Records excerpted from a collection
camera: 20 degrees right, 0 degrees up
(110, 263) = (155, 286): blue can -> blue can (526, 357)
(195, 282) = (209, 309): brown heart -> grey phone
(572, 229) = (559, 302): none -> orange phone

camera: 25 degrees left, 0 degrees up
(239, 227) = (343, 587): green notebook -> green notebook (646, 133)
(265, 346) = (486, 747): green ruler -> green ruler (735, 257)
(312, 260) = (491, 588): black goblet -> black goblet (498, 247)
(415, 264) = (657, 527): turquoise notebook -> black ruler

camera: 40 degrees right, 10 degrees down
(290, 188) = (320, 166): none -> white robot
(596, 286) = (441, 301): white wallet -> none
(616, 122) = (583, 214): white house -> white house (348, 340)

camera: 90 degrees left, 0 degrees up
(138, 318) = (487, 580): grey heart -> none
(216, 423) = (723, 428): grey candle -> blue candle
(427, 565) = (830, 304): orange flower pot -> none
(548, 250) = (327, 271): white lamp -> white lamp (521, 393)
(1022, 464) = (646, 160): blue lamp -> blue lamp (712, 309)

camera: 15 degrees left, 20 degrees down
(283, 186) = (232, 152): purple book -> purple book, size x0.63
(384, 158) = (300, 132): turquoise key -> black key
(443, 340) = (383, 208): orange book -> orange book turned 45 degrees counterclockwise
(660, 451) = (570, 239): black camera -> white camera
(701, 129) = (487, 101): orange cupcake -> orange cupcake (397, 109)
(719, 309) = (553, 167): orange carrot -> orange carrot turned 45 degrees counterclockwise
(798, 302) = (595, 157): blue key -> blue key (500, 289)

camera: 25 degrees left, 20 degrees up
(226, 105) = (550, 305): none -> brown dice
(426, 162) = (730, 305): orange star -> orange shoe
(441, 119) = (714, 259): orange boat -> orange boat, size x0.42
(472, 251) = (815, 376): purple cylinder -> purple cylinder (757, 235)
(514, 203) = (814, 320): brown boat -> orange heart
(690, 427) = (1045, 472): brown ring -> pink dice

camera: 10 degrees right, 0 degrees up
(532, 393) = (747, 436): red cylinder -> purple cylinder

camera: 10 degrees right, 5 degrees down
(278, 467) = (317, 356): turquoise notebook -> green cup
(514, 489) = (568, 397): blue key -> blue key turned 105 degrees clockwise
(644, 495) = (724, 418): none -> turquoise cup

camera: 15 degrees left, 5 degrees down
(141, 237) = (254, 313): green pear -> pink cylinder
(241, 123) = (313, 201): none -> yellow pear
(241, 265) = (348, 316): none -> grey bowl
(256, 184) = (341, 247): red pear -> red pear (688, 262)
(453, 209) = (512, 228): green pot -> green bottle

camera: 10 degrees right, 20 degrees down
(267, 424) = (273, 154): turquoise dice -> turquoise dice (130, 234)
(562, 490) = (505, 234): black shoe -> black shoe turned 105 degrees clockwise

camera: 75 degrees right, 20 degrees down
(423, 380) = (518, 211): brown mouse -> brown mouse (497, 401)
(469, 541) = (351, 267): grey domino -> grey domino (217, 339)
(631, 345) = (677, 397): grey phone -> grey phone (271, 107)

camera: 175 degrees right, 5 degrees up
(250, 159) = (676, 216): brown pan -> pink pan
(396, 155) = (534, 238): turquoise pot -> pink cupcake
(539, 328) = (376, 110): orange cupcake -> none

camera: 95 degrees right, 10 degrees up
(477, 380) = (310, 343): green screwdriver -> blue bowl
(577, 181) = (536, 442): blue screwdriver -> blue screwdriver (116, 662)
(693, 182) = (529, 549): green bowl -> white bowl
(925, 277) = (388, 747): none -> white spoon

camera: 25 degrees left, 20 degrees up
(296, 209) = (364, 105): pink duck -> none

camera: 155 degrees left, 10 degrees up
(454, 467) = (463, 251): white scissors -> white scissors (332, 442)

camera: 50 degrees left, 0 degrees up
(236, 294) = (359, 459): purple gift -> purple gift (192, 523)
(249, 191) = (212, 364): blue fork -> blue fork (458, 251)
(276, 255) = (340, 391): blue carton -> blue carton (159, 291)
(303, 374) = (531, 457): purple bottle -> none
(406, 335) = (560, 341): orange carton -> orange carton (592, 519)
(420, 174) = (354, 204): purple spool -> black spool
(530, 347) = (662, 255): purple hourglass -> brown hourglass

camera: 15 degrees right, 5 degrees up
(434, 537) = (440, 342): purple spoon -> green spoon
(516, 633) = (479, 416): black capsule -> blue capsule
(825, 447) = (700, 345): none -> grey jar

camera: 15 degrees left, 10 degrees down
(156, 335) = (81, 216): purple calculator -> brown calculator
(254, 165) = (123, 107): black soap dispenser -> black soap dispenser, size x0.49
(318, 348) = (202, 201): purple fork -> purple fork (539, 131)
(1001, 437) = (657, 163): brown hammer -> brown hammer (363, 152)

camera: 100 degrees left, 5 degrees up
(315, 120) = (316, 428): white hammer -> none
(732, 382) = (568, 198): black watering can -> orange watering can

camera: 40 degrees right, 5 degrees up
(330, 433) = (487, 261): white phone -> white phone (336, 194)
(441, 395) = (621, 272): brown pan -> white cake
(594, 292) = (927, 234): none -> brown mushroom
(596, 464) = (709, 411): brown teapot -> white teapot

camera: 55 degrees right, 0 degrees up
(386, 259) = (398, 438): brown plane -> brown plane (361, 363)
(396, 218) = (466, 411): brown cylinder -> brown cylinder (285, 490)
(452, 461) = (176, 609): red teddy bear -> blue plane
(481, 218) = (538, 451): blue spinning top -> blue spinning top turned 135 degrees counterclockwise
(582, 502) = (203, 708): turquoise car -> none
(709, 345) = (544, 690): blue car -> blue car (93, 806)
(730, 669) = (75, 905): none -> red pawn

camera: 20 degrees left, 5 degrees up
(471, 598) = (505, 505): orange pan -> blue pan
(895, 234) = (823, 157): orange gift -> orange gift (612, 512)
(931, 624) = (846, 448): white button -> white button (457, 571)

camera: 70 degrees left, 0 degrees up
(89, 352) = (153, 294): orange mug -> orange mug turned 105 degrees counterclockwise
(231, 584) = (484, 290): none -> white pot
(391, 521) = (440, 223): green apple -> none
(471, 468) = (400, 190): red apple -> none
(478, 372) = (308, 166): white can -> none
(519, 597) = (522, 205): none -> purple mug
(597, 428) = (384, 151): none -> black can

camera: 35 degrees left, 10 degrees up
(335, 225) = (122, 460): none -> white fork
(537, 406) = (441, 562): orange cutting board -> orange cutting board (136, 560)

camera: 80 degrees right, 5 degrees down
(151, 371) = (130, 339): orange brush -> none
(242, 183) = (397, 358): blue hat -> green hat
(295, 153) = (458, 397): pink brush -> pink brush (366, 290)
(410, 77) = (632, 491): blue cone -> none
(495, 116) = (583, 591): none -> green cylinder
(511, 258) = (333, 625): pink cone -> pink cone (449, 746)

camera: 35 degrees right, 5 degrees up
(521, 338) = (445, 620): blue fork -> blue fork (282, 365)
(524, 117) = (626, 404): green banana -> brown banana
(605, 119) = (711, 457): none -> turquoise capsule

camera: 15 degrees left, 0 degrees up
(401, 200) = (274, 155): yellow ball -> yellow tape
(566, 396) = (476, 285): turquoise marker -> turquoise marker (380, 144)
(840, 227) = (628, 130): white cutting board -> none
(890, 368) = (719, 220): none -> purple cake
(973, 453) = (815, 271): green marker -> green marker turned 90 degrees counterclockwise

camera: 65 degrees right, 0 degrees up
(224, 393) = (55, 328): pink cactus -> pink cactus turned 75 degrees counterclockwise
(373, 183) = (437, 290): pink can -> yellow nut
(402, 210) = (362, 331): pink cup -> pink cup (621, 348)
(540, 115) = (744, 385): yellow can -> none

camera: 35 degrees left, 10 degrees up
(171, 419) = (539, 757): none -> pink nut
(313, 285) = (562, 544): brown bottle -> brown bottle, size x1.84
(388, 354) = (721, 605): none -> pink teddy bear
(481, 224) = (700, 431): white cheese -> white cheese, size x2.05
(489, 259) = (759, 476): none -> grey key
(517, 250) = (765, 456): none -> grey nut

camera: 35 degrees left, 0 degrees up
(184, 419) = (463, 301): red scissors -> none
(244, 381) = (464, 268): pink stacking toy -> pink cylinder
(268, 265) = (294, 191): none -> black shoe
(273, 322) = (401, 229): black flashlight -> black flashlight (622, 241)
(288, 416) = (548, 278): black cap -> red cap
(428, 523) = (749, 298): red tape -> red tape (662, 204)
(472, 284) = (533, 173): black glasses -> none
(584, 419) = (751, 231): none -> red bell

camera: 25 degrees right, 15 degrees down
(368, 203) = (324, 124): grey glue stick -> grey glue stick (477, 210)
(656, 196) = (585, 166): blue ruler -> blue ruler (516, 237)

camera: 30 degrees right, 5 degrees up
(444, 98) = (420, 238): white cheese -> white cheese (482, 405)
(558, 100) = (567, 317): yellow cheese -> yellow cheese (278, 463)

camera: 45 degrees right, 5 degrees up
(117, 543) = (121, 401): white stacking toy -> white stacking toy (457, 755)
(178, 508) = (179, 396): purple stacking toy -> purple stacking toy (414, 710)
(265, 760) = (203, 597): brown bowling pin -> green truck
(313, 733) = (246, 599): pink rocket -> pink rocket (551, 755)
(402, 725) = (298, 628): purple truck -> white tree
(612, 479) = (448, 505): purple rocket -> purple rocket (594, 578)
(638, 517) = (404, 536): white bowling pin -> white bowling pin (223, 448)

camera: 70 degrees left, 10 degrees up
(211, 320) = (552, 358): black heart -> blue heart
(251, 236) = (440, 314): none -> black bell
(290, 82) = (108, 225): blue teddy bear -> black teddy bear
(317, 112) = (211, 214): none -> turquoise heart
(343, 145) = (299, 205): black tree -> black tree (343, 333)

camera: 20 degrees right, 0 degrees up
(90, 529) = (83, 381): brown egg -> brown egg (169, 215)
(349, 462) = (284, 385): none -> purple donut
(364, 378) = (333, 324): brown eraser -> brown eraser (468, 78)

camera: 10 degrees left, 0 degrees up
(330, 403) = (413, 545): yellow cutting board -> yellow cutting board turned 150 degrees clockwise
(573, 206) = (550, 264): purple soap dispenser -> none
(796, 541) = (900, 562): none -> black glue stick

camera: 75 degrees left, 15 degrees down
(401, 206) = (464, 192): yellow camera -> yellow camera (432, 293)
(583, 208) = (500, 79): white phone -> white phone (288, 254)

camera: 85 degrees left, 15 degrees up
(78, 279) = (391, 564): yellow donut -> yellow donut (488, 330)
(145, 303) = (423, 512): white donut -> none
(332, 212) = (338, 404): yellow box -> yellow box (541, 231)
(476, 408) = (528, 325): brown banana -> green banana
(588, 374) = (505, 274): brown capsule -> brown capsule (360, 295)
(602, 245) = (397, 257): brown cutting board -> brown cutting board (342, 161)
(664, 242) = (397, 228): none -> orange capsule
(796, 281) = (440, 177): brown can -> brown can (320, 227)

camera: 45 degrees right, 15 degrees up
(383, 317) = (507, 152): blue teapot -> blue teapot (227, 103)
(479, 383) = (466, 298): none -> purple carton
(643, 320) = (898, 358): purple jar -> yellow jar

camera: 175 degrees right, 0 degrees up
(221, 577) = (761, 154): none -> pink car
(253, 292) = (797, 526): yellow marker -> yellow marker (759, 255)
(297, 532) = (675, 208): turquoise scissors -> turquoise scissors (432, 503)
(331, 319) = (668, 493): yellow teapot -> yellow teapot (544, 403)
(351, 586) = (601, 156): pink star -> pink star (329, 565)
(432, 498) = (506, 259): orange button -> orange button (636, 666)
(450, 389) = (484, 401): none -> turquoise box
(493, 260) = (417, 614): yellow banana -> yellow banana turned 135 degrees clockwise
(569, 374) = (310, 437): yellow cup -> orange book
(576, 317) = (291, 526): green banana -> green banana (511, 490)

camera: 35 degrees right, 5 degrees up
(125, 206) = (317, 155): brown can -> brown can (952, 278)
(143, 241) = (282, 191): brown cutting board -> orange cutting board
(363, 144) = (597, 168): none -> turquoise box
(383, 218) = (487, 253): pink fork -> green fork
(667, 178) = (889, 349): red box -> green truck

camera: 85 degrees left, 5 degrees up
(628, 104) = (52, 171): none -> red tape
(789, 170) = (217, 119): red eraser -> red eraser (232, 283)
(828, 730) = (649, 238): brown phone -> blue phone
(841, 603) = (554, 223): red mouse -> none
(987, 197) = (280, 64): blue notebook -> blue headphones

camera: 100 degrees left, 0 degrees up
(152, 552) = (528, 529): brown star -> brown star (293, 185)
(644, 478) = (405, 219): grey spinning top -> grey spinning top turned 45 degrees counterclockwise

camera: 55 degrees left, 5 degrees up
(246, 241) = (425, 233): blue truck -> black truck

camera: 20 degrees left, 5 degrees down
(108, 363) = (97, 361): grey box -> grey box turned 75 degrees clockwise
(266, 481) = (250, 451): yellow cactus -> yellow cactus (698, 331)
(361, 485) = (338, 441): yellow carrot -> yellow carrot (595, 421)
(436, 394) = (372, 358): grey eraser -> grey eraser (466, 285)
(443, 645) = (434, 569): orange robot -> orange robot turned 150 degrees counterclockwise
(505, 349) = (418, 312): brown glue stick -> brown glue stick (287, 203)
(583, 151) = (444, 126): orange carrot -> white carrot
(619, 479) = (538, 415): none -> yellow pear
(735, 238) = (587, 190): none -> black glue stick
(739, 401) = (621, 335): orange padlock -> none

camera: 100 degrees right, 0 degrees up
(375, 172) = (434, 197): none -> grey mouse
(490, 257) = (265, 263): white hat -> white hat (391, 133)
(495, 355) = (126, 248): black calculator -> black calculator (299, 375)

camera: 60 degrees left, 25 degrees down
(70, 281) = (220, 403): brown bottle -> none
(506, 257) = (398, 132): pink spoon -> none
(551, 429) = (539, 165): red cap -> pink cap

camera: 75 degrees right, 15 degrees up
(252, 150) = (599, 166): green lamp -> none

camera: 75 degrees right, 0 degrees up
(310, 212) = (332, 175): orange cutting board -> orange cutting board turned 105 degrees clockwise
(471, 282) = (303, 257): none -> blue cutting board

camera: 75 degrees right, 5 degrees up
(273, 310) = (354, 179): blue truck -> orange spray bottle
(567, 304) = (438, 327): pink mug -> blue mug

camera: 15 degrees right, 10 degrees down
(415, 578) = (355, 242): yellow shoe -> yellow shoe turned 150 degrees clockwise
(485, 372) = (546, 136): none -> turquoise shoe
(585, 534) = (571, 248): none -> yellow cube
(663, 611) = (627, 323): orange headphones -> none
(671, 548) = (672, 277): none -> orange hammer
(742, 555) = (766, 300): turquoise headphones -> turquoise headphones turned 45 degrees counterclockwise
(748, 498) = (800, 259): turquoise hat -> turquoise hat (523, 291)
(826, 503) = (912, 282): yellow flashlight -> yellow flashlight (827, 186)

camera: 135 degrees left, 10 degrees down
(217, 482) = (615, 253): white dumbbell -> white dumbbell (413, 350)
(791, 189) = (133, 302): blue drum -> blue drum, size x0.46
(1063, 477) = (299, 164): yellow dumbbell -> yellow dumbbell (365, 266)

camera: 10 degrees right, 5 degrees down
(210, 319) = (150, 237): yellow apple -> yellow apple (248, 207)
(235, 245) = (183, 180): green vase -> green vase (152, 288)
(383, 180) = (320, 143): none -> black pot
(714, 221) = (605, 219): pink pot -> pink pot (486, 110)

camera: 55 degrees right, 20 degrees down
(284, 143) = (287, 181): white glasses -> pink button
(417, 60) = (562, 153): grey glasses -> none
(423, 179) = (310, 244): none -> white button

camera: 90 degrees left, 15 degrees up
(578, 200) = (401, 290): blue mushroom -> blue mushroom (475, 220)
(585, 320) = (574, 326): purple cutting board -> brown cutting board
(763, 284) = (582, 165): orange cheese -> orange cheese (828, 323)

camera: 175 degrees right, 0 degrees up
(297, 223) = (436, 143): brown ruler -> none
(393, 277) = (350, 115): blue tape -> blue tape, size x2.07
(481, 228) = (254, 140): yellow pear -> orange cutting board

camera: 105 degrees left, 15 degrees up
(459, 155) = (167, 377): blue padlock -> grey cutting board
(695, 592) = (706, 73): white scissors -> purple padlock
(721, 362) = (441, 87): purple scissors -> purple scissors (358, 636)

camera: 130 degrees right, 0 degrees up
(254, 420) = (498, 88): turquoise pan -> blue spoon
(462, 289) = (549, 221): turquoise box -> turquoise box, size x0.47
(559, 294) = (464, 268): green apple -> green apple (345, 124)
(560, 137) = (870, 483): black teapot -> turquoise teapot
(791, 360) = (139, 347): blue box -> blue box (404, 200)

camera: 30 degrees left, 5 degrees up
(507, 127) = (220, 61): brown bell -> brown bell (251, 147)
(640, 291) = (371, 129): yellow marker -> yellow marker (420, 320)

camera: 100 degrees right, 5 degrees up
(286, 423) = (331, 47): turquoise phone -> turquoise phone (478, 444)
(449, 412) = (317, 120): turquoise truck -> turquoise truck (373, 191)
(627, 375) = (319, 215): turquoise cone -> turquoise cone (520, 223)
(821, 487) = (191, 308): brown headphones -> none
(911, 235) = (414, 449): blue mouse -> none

_What the task requires_.
Lines to set down from above: the line with "(476, 408) = (528, 325): brown", the line with "(664, 242) = (397, 228): none", and every line between, each exactly as written.

_Task response_.
(476, 408) = (528, 325): brown banana -> green banana
(588, 374) = (505, 274): brown capsule -> brown capsule (360, 295)
(602, 245) = (397, 257): brown cutting board -> brown cutting board (342, 161)
(664, 242) = (397, 228): none -> orange capsule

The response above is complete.